**Required action:** There is material below. Print exactly the lines starting at the line with "(492, 106) = (402, 165): orange" and ending at the line with "(988, 480) = (924, 526): none", ends included, and no others.

* * *

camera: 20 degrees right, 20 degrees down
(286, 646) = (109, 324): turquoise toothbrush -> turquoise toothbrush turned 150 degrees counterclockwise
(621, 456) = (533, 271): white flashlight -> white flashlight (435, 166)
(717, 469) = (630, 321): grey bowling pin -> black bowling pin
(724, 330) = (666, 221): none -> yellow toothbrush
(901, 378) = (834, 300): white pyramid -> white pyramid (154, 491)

* * *

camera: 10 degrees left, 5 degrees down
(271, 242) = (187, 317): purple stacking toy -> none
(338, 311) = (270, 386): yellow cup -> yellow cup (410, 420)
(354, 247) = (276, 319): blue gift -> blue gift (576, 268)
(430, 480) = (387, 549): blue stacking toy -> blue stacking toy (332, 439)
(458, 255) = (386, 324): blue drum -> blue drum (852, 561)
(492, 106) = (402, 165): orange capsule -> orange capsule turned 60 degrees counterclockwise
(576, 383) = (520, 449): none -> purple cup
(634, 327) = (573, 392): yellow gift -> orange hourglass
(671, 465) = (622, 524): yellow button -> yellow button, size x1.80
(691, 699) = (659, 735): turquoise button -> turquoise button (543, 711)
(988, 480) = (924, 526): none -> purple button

* * *

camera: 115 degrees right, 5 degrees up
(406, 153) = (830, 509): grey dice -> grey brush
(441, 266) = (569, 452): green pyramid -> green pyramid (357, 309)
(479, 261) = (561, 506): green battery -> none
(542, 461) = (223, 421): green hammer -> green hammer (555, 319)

* * *

**Solution to this exercise:**
(492, 106) = (402, 165): orange capsule -> orange capsule turned 60 degrees counterclockwise
(576, 383) = (520, 449): none -> purple cup
(634, 327) = (573, 392): yellow gift -> orange hourglass
(671, 465) = (622, 524): yellow button -> yellow button, size x1.80
(691, 699) = (659, 735): turquoise button -> turquoise button (543, 711)
(988, 480) = (924, 526): none -> purple button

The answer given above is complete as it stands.